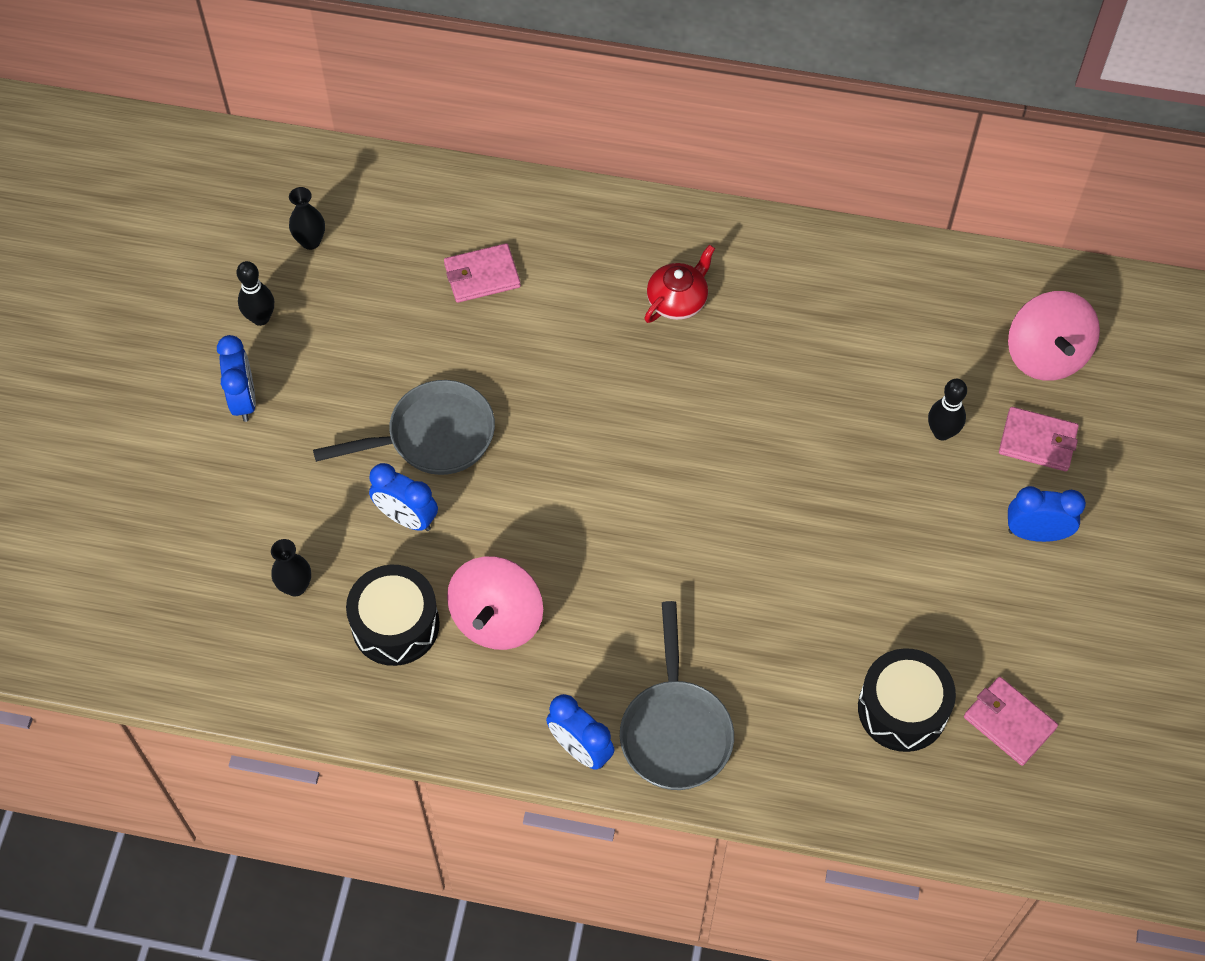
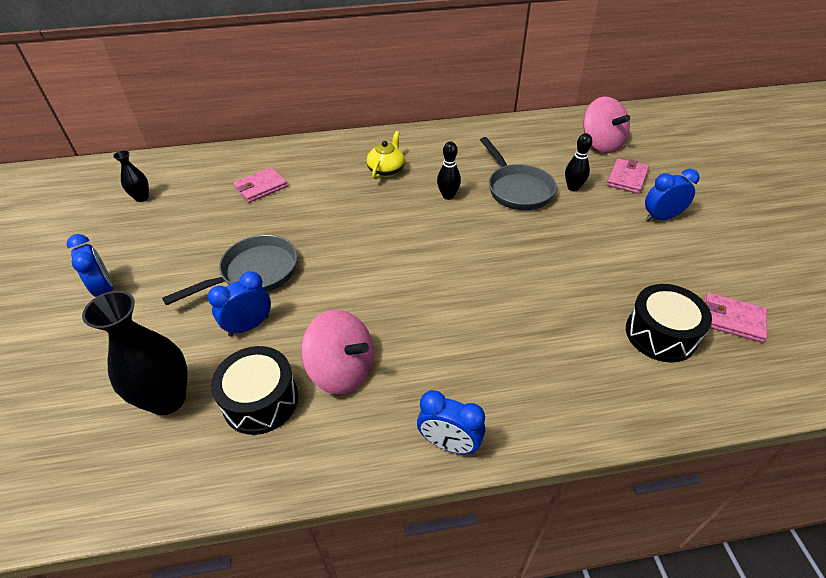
camera: 20 degrees left, 15 degrees down
(260, 318) = (112, 242): black bowling pin -> black bowling pin (448, 196)
(295, 586) = (167, 399): black vase -> black vase, size x1.95
(406, 518) = (249, 326): blue clock -> blue clock turned 135 degrees clockwise
(497, 619) = (342, 370): pink spinning top -> pink spinning top turned 60 degrees counterclockwise
(675, 730) = (515, 403): grey pan -> grey pan (517, 189)
(678, 300) = (386, 170): red teapot -> yellow teapot
(1037, 441) = (627, 178): pink wallet -> pink wallet turned 60 degrees counterclockwise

━━━━━━━━━━━━━━━━

■ Exercise
Pictures stay out of this copy; write out the entries above exactly.

■ Result below
camera: 20 degrees left, 15 degrees down
(260, 318) = (112, 242): black bowling pin -> black bowling pin (448, 196)
(295, 586) = (167, 399): black vase -> black vase, size x1.95
(406, 518) = (249, 326): blue clock -> blue clock turned 135 degrees clockwise
(497, 619) = (342, 370): pink spinning top -> pink spinning top turned 60 degrees counterclockwise
(675, 730) = (515, 403): grey pan -> grey pan (517, 189)
(678, 300) = (386, 170): red teapot -> yellow teapot
(1037, 441) = (627, 178): pink wallet -> pink wallet turned 60 degrees counterclockwise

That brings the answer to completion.